───── Source material

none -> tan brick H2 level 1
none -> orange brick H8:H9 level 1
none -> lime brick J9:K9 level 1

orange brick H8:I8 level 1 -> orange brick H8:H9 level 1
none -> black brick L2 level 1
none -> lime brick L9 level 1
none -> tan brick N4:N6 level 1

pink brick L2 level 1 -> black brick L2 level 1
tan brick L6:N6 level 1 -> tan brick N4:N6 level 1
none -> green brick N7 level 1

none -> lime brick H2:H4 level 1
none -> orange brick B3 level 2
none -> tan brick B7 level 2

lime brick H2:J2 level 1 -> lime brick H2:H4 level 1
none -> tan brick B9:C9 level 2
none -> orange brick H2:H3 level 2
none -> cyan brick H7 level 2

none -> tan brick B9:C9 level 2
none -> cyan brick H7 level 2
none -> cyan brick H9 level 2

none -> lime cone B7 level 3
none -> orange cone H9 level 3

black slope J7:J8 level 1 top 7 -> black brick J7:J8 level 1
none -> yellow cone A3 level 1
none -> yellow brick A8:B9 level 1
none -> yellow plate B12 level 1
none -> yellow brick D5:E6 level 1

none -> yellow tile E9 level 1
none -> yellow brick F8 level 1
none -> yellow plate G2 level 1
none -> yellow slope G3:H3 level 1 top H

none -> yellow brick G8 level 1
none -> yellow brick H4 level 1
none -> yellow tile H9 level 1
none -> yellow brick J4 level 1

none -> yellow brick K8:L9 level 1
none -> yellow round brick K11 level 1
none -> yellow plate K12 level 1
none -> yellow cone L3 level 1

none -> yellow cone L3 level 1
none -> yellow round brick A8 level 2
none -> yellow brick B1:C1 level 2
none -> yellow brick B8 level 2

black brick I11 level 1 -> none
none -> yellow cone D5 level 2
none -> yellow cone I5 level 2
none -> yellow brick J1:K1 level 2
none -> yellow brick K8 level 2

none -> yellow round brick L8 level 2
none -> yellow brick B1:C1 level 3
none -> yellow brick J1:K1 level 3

──────────

= What is needed =
Each line above needs to be returned exactly as it is.

= Response below =
none -> tan brick H2 level 1
none -> orange brick H8:H9 level 1
none -> lime brick J9:K9 level 1

orange brick H8:I8 level 1 -> orange brick H8:H9 level 1
none -> black brick L2 level 1
none -> lime brick L9 level 1
none -> tan brick N4:N6 level 1

pink brick L2 level 1 -> black brick L2 level 1
tan brick L6:N6 level 1 -> tan brick N4:N6 level 1
none -> green brick N7 level 1

none -> lime brick H2:H4 level 1
none -> orange brick B3 level 2
none -> tan brick B7 level 2

lime brick H2:J2 level 1 -> lime brick H2:H4 level 1
none -> tan brick B9:C9 level 2
none -> orange brick H2:H3 level 2
none -> cyan brick H7 level 2

none -> tan brick B9:C9 level 2
none -> cyan brick H7 level 2
none -> cyan brick H9 level 2

none -> lime cone B7 level 3
none -> orange cone H9 level 3

black slope J7:J8 level 1 top 7 -> black brick J7:J8 level 1
none -> yellow cone A3 level 1
none -> yellow brick A8:B9 level 1
none -> yellow plate B12 level 1
none -> yellow brick D5:E6 level 1

none -> yellow tile E9 level 1
none -> yellow brick F8 level 1
none -> yellow plate G2 level 1
none -> yellow slope G3:H3 level 1 top H

none -> yellow brick G8 level 1
none -> yellow brick H4 level 1
none -> yellow tile H9 level 1
none -> yellow brick J4 level 1

none -> yellow brick K8:L9 level 1
none -> yellow round brick K11 level 1
none -> yellow plate K12 level 1
none -> yellow cone L3 level 1

none -> yellow cone L3 level 1
none -> yellow round brick A8 level 2
none -> yellow brick B1:C1 level 2
none -> yellow brick B8 level 2

black brick I11 level 1 -> none
none -> yellow cone D5 level 2
none -> yellow cone I5 level 2
none -> yellow brick J1:K1 level 2
none -> yellow brick K8 level 2

none -> yellow round brick L8 level 2
none -> yellow brick B1:C1 level 3
none -> yellow brick J1:K1 level 3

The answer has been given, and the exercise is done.